(Before-and-after object lists)
____________
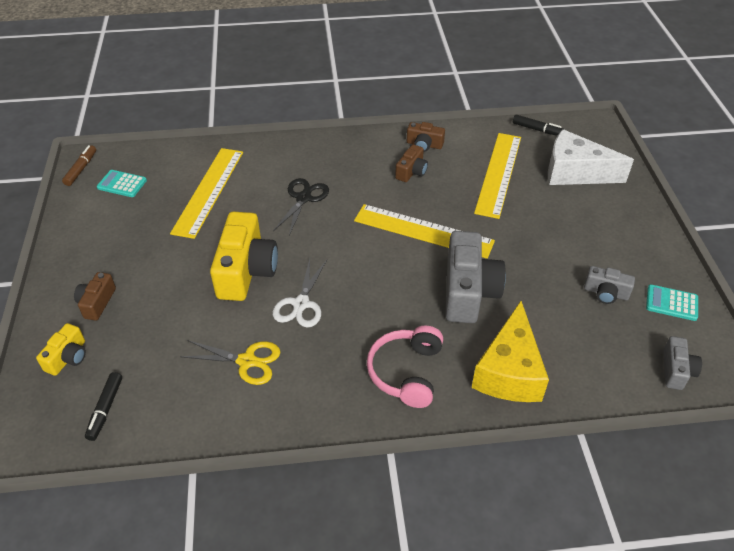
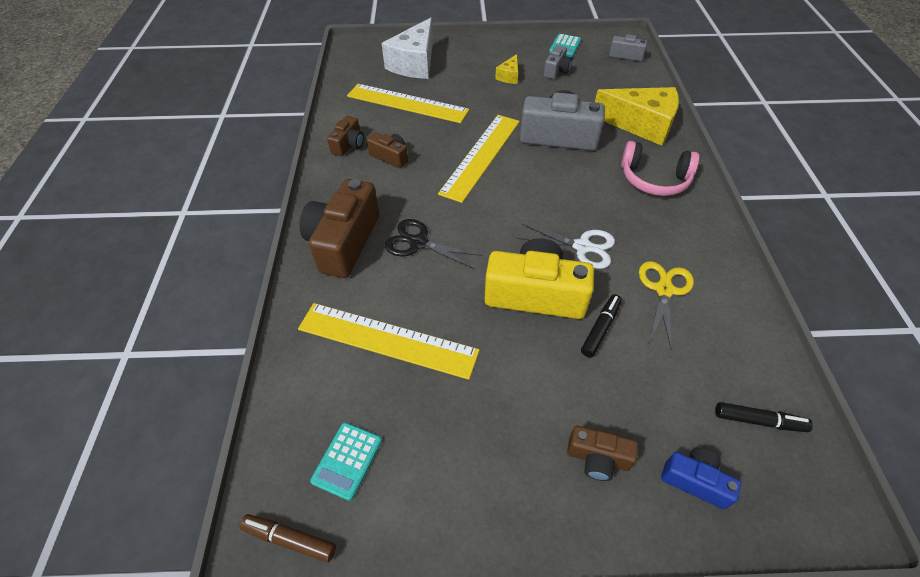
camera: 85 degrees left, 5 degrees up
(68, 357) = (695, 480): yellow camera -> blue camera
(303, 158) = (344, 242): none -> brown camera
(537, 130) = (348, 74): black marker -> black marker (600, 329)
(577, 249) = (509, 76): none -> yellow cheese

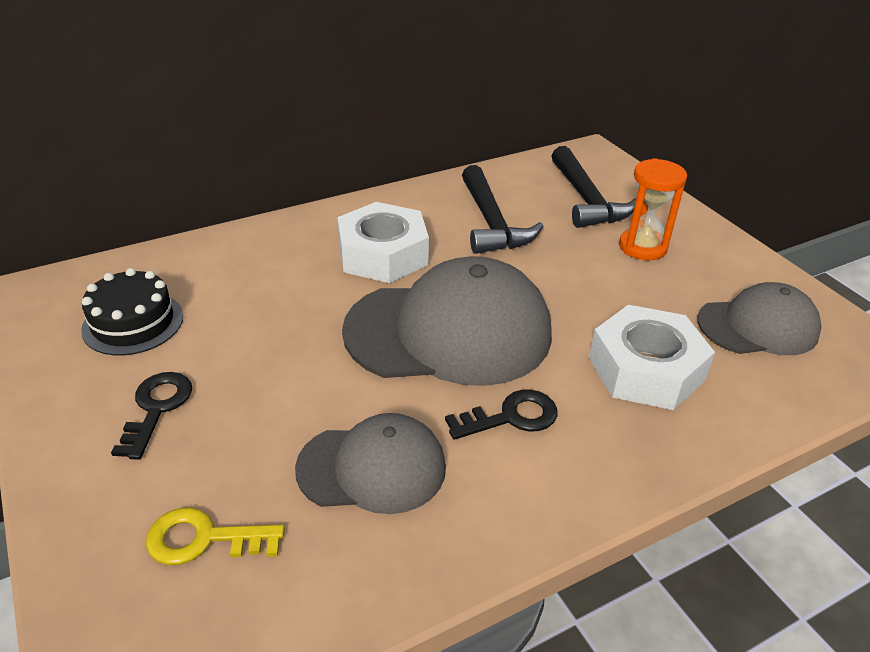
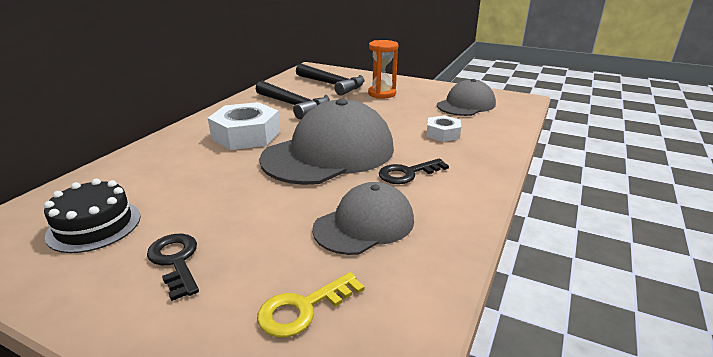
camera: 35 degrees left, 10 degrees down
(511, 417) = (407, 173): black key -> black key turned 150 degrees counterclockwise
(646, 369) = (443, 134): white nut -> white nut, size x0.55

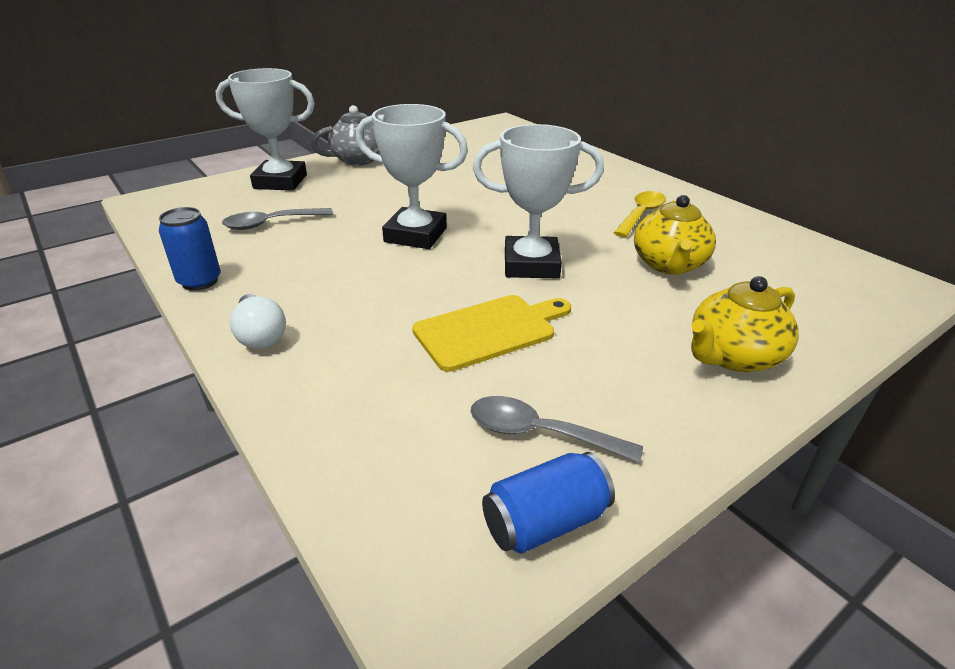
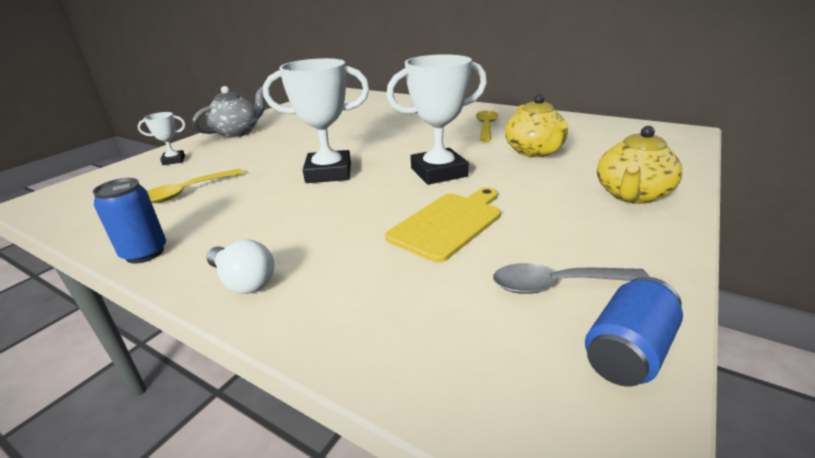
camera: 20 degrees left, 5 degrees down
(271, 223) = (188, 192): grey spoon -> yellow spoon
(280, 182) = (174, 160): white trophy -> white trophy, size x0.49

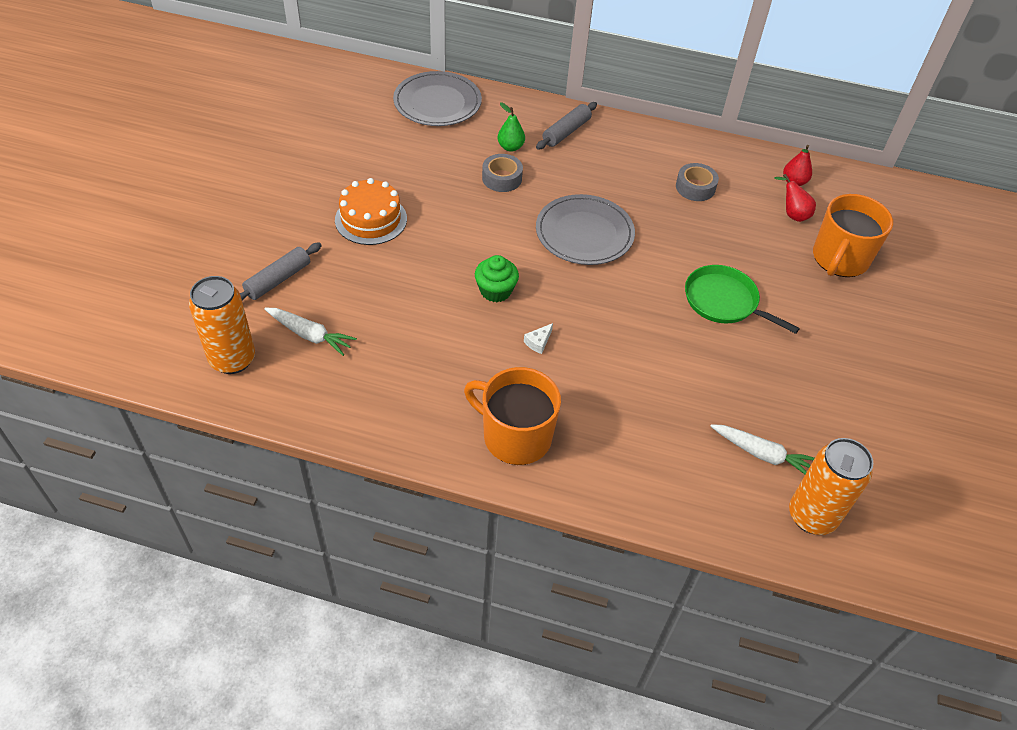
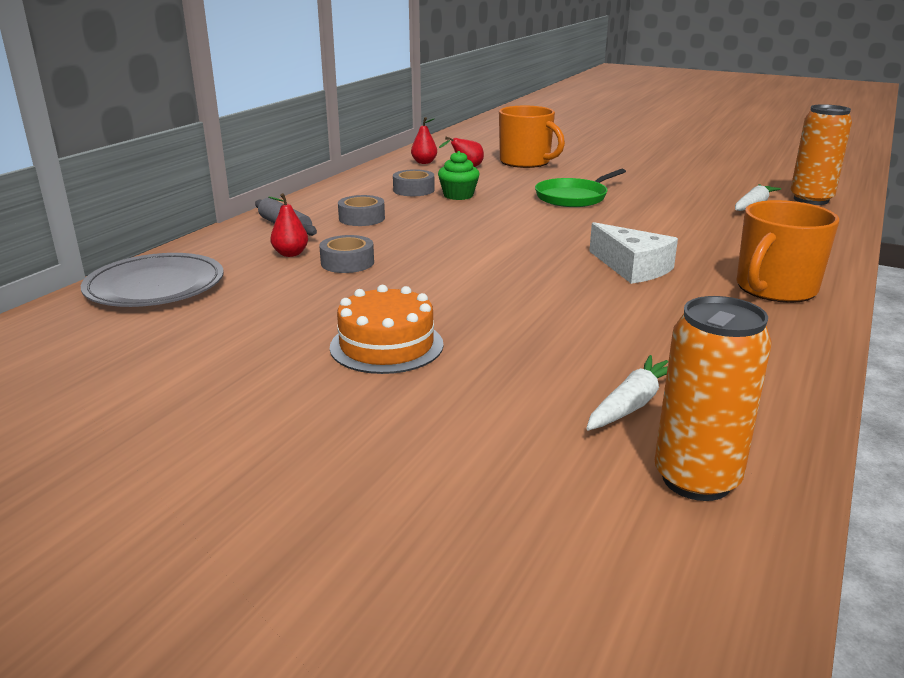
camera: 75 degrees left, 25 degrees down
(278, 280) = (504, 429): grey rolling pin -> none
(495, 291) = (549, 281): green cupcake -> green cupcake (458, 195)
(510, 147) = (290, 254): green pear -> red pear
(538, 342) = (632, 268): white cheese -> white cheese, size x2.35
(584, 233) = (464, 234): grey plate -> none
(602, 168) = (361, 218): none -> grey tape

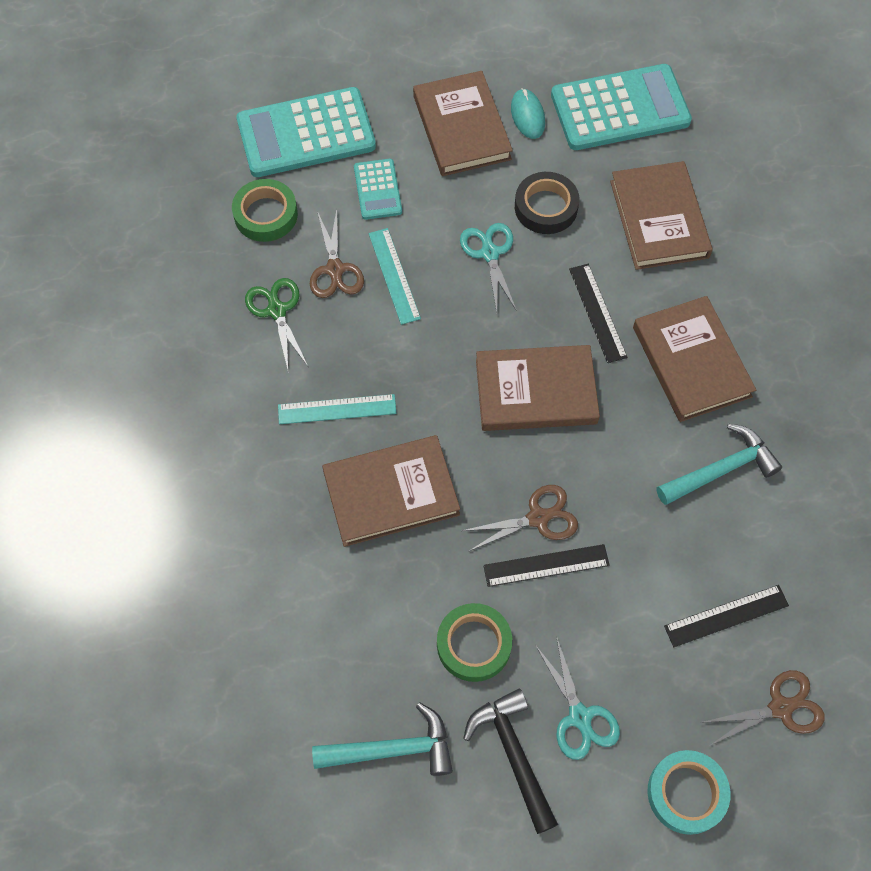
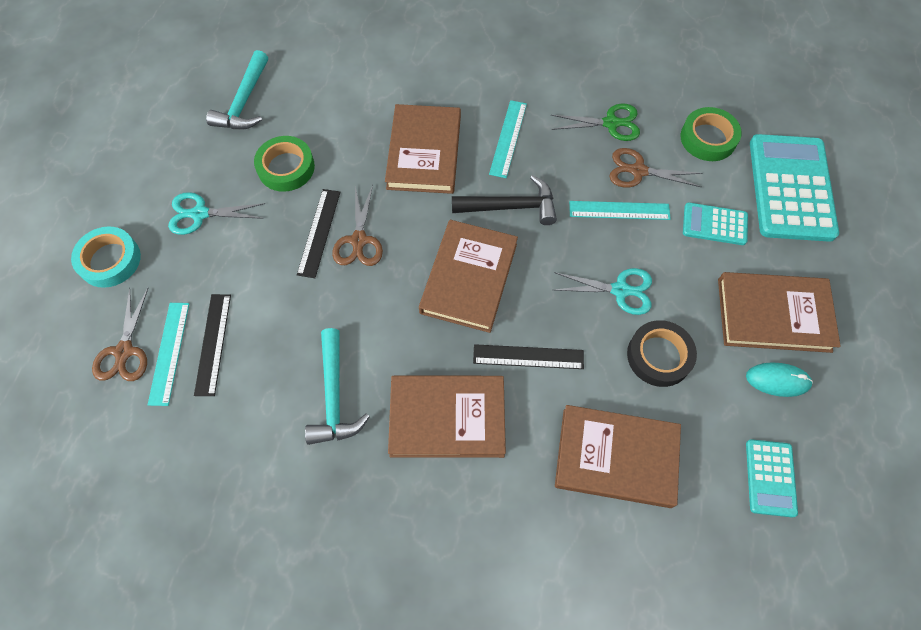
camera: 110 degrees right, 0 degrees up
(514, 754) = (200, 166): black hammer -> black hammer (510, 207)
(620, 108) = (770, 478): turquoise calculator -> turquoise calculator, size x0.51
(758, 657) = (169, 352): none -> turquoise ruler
____________
## Try it
Leaving the pictures aside, repeat the data above exactly.

## Written answer
camera: 85 degrees left, 5 degrees up
(68, 357) = (695, 480): yellow camera -> blue camera
(303, 158) = (344, 242): none -> brown camera
(537, 130) = (348, 74): black marker -> black marker (600, 329)
(577, 249) = (509, 76): none -> yellow cheese

camera: 35 degrees left, 10 degrees down
(511, 417) = (407, 173): black key -> black key turned 150 degrees counterclockwise
(646, 369) = (443, 134): white nut -> white nut, size x0.55

camera: 20 degrees left, 5 degrees down
(271, 223) = (188, 192): grey spoon -> yellow spoon
(280, 182) = (174, 160): white trophy -> white trophy, size x0.49

camera: 75 degrees left, 25 degrees down
(278, 280) = (504, 429): grey rolling pin -> none
(495, 291) = (549, 281): green cupcake -> green cupcake (458, 195)
(510, 147) = (290, 254): green pear -> red pear
(538, 342) = (632, 268): white cheese -> white cheese, size x2.35
(584, 233) = (464, 234): grey plate -> none
(602, 168) = (361, 218): none -> grey tape

camera: 110 degrees right, 0 degrees up
(514, 754) = (200, 166): black hammer -> black hammer (510, 207)
(620, 108) = (770, 478): turquoise calculator -> turquoise calculator, size x0.51
(758, 657) = (169, 352): none -> turquoise ruler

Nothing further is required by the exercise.